Here the job is to transcribe only the lines from the one containing "gray ellipse: (543, 1082)" through the last line below, exactly as written; please leave out pictures.

### Source material
---
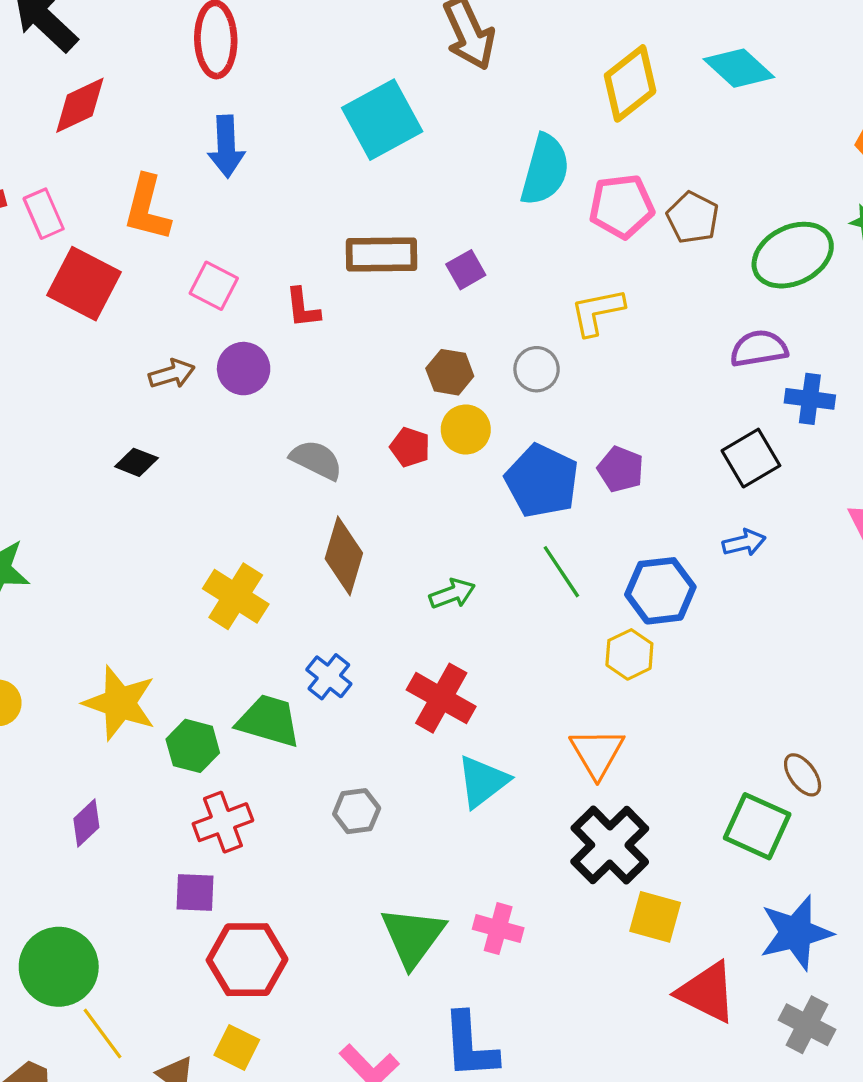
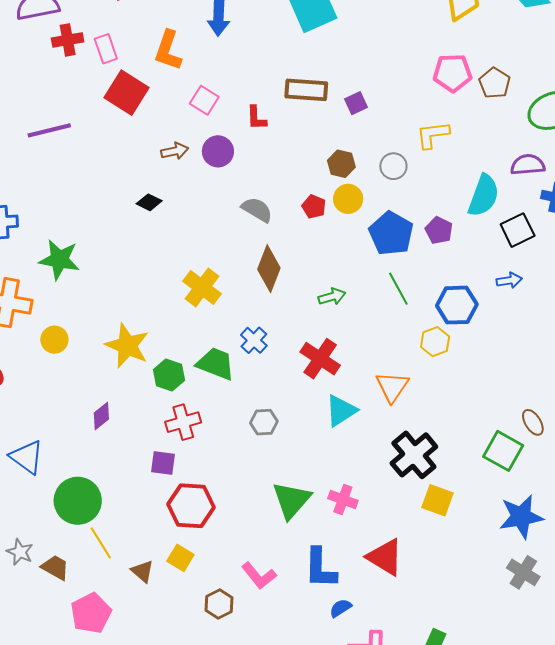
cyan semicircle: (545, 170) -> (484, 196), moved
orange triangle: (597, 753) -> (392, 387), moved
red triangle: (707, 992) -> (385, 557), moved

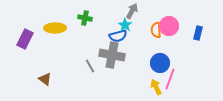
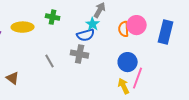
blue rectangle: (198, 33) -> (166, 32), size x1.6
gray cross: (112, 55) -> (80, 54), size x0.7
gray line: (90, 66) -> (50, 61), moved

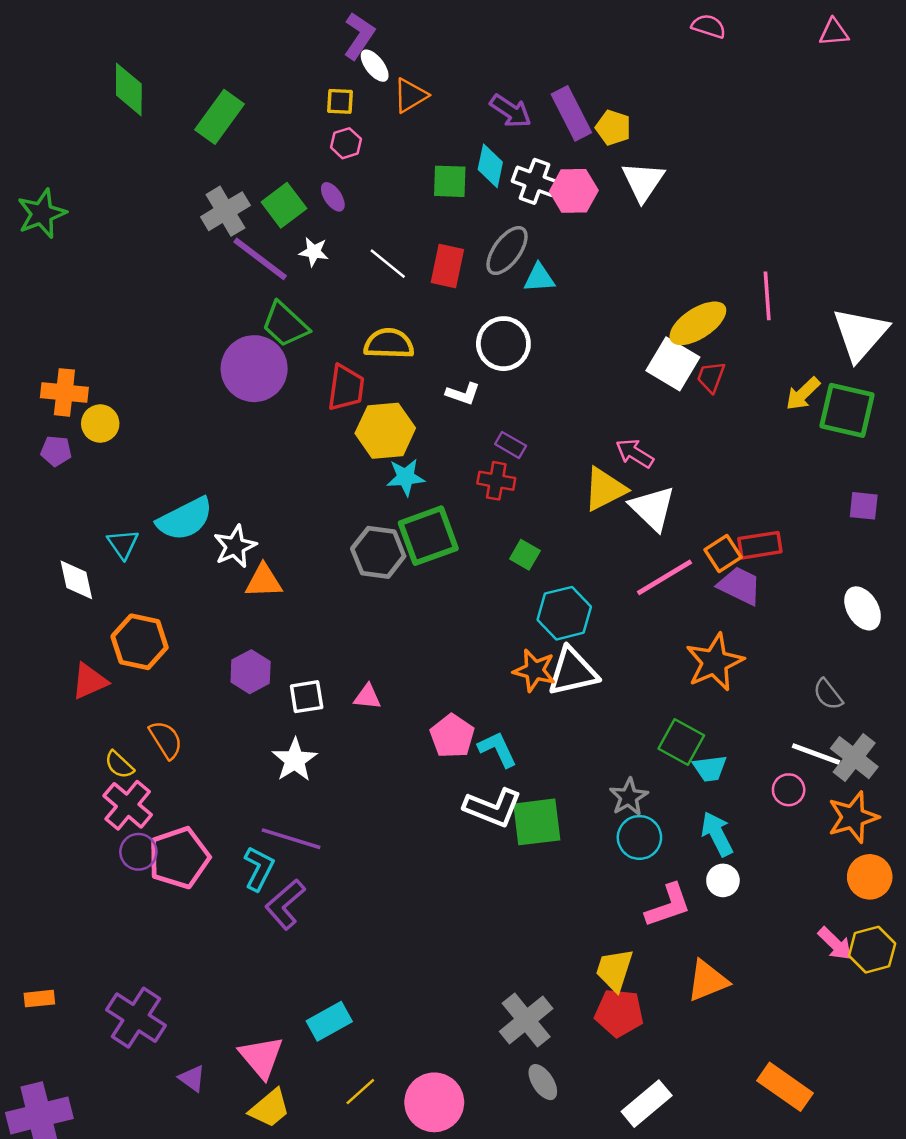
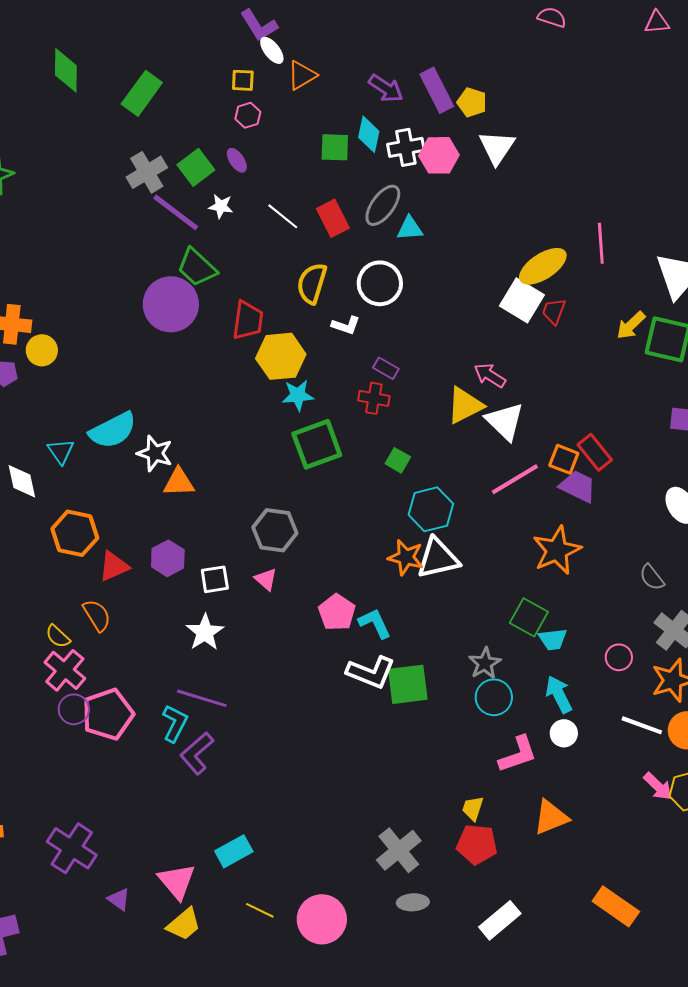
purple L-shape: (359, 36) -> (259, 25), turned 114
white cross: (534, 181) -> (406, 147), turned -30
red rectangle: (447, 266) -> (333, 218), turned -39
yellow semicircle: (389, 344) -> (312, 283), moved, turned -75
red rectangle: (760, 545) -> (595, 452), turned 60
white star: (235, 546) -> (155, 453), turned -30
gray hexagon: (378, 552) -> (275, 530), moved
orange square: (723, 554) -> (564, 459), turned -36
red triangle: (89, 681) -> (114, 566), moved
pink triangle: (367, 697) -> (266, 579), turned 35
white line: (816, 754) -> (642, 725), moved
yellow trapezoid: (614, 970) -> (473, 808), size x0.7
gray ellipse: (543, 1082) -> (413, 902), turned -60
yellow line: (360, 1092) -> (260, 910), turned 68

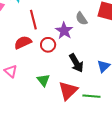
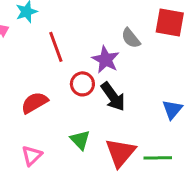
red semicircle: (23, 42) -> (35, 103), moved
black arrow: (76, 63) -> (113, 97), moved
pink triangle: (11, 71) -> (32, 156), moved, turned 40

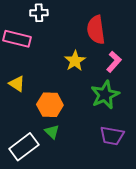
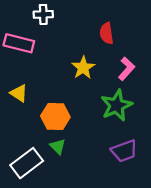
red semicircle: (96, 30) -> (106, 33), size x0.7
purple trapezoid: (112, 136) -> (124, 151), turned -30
---
### Output
gray ellipse: (543, 1082) -> (413, 902), turned -60
yellow line: (360, 1092) -> (260, 910), turned 68

red semicircle: (23, 42) -> (35, 103), moved
black arrow: (76, 63) -> (113, 97), moved
pink triangle: (11, 71) -> (32, 156), moved, turned 40

red semicircle: (96, 30) -> (106, 33), size x0.7
purple trapezoid: (112, 136) -> (124, 151), turned -30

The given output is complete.